Problem to solve ▸
I need only the number of lines in this data that contain the string "degrees".
── Exercise data
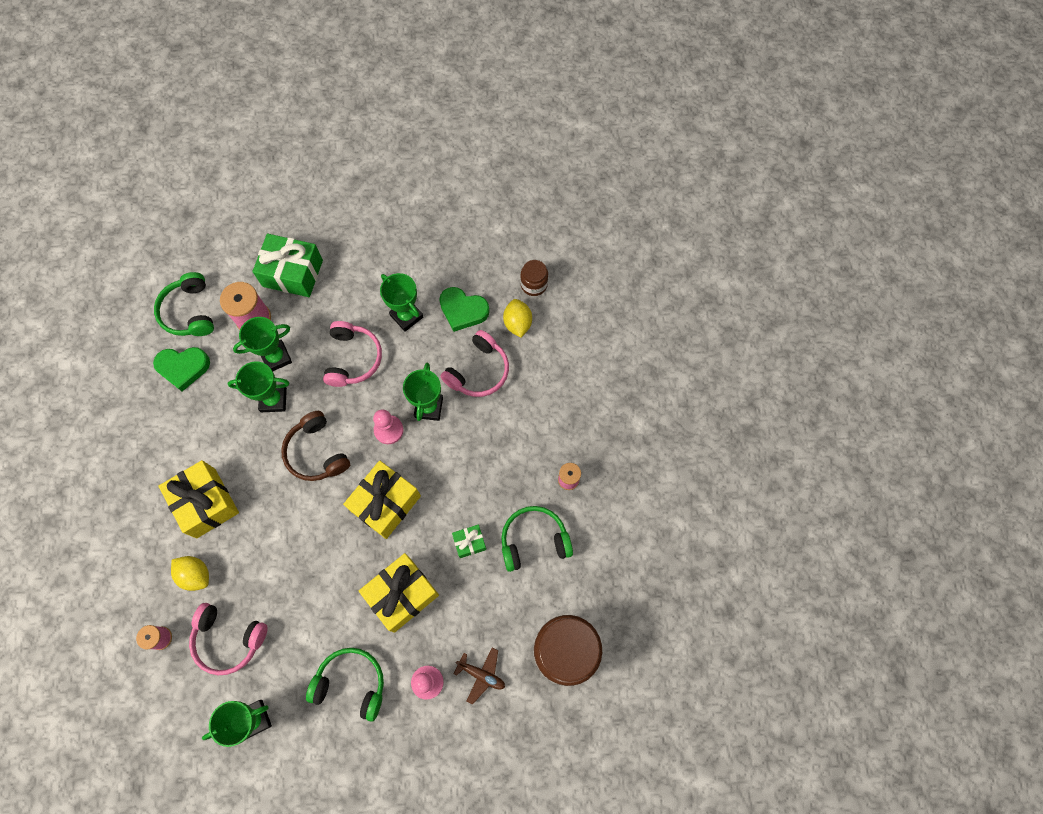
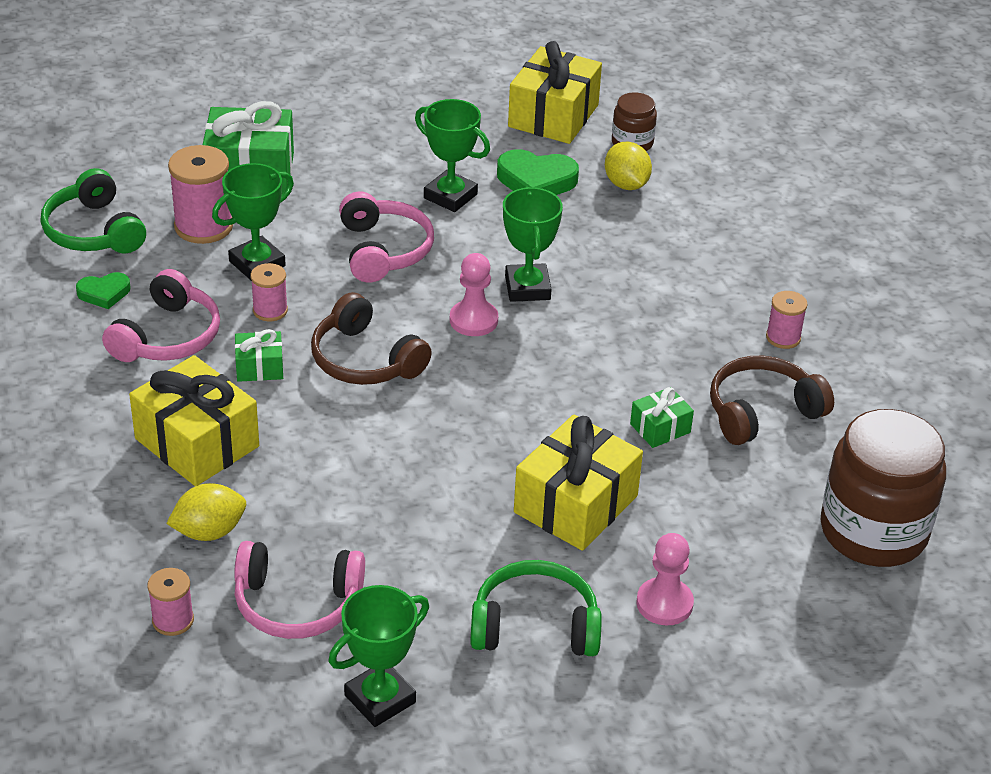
camera: 15 degrees left, 30 degrees down
green heart [153,347,210,391] -> green heart [76,272,130,309], size x0.60
yellow lemon [171,556,209,591] -> yellow lemon turned 45 degrees counterclockwise [166,483,246,541]
green trophy [228,361,290,412] -> pink spool [251,263,288,321]
yellow gift [343,461,421,539] -> yellow gift moved to [508,41,602,144]
pink headphones [440,330,509,397] -> pink headphones moved to [102,269,220,362]
brown plane [454,647,505,704] -> none
green headphones [501,506,573,572] -> brown headphones [710,356,834,445]
none -> green gift [235,329,283,382]

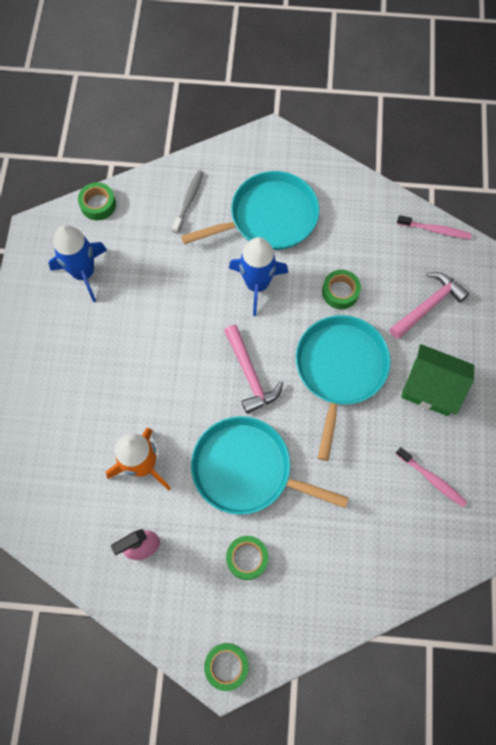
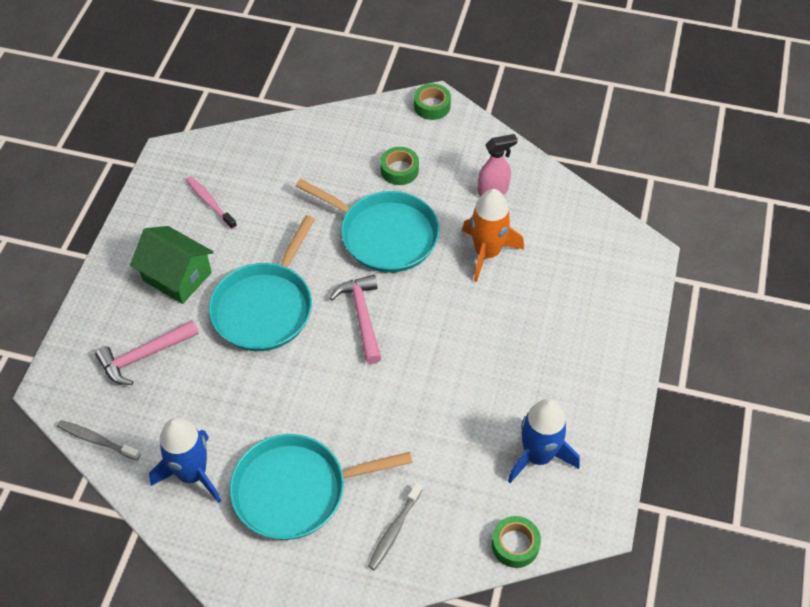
camera: 170 degrees left, 15 degrees down
blue rocket [229,237,288,316] -> blue rocket moved to [149,418,221,503]
green tape [322,270,361,309] -> none
pink toothbrush [397,215,472,239] -> grey toothbrush [57,420,141,461]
────
Answer box ▸
3